*** Provided data ***

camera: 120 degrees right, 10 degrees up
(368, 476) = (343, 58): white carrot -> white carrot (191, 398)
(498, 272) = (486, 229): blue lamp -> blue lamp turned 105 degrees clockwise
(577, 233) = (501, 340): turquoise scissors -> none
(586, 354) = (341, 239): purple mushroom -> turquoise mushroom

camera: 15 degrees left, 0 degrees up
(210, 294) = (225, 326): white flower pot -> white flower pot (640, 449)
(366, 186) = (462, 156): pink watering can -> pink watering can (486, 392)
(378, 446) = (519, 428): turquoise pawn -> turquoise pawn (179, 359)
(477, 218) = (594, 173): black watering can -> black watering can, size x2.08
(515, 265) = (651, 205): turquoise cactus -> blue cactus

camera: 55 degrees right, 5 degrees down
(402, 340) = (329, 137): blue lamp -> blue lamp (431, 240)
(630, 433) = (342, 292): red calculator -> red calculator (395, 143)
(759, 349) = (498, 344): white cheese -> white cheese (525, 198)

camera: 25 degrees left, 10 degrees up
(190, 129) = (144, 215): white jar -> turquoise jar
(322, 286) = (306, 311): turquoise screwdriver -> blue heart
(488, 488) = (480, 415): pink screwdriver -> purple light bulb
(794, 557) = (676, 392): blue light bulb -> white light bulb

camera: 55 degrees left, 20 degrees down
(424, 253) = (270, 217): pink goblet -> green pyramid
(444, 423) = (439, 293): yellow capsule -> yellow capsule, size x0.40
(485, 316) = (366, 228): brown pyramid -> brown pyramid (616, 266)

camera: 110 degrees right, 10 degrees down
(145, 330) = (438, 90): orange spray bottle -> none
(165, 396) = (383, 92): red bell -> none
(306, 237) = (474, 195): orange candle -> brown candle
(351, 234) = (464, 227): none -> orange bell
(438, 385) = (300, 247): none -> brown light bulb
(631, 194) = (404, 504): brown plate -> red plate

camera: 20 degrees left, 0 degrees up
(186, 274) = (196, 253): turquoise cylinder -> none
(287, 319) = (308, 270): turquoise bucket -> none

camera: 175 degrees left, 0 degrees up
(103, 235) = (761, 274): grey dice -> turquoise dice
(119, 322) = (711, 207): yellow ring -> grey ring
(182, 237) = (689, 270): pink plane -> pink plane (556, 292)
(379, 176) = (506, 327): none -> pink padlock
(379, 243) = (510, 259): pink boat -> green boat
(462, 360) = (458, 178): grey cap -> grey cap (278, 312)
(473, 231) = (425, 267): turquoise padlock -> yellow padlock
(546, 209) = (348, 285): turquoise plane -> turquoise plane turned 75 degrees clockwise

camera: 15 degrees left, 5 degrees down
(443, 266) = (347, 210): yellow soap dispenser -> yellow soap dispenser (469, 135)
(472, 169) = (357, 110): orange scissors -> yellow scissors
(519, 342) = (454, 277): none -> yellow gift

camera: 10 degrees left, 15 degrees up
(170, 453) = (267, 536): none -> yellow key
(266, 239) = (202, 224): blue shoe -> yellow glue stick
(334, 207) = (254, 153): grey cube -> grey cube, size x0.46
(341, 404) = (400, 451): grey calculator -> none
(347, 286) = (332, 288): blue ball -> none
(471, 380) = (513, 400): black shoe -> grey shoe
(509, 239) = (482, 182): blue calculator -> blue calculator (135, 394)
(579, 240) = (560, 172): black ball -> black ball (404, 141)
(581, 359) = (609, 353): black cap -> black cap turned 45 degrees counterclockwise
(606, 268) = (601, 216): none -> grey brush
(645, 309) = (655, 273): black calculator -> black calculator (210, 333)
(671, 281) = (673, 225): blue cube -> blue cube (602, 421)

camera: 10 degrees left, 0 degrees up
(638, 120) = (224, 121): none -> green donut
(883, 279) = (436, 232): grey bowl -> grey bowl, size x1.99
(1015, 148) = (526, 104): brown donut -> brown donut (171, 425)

***

_What is required_
Write out the full listing exactly as given.

_Result_
camera: 120 degrees right, 10 degrees up
(368, 476) = (343, 58): white carrot -> white carrot (191, 398)
(498, 272) = (486, 229): blue lamp -> blue lamp turned 105 degrees clockwise
(577, 233) = (501, 340): turquoise scissors -> none
(586, 354) = (341, 239): purple mushroom -> turquoise mushroom

camera: 15 degrees left, 0 degrees up
(210, 294) = (225, 326): white flower pot -> white flower pot (640, 449)
(366, 186) = (462, 156): pink watering can -> pink watering can (486, 392)
(378, 446) = (519, 428): turquoise pawn -> turquoise pawn (179, 359)
(477, 218) = (594, 173): black watering can -> black watering can, size x2.08
(515, 265) = (651, 205): turquoise cactus -> blue cactus

camera: 55 degrees right, 5 degrees down
(402, 340) = (329, 137): blue lamp -> blue lamp (431, 240)
(630, 433) = (342, 292): red calculator -> red calculator (395, 143)
(759, 349) = (498, 344): white cheese -> white cheese (525, 198)

camera: 25 degrees left, 10 degrees up
(190, 129) = (144, 215): white jar -> turquoise jar
(322, 286) = (306, 311): turquoise screwdriver -> blue heart
(488, 488) = (480, 415): pink screwdriver -> purple light bulb
(794, 557) = (676, 392): blue light bulb -> white light bulb

camera: 55 degrees left, 20 degrees down
(424, 253) = (270, 217): pink goblet -> green pyramid
(444, 423) = (439, 293): yellow capsule -> yellow capsule, size x0.40
(485, 316) = (366, 228): brown pyramid -> brown pyramid (616, 266)

camera: 110 degrees right, 10 degrees down
(145, 330) = (438, 90): orange spray bottle -> none
(165, 396) = (383, 92): red bell -> none
(306, 237) = (474, 195): orange candle -> brown candle
(351, 234) = (464, 227): none -> orange bell
(438, 385) = (300, 247): none -> brown light bulb
(631, 194) = (404, 504): brown plate -> red plate

camera: 20 degrees left, 0 degrees up
(186, 274) = (196, 253): turquoise cylinder -> none
(287, 319) = (308, 270): turquoise bucket -> none

camera: 175 degrees left, 0 degrees up
(103, 235) = (761, 274): grey dice -> turquoise dice
(119, 322) = (711, 207): yellow ring -> grey ring
(182, 237) = (689, 270): pink plane -> pink plane (556, 292)
(379, 176) = (506, 327): none -> pink padlock
(379, 243) = (510, 259): pink boat -> green boat
(462, 360) = (458, 178): grey cap -> grey cap (278, 312)
(473, 231) = (425, 267): turquoise padlock -> yellow padlock
(546, 209) = (348, 285): turquoise plane -> turquoise plane turned 75 degrees clockwise

camera: 15 degrees left, 5 degrees down
(443, 266) = (347, 210): yellow soap dispenser -> yellow soap dispenser (469, 135)
(472, 169) = (357, 110): orange scissors -> yellow scissors
(519, 342) = (454, 277): none -> yellow gift

camera: 10 degrees left, 15 degrees up
(170, 453) = (267, 536): none -> yellow key
(266, 239) = (202, 224): blue shoe -> yellow glue stick
(334, 207) = (254, 153): grey cube -> grey cube, size x0.46
(341, 404) = (400, 451): grey calculator -> none
(347, 286) = (332, 288): blue ball -> none
(471, 380) = (513, 400): black shoe -> grey shoe
(509, 239) = (482, 182): blue calculator -> blue calculator (135, 394)
(579, 240) = (560, 172): black ball -> black ball (404, 141)
(581, 359) = (609, 353): black cap -> black cap turned 45 degrees counterclockwise
(606, 268) = (601, 216): none -> grey brush
(645, 309) = (655, 273): black calculator -> black calculator (210, 333)
(671, 281) = (673, 225): blue cube -> blue cube (602, 421)

camera: 10 degrees left, 0 degrees up
(638, 120) = (224, 121): none -> green donut
(883, 279) = (436, 232): grey bowl -> grey bowl, size x1.99
(1015, 148) = (526, 104): brown donut -> brown donut (171, 425)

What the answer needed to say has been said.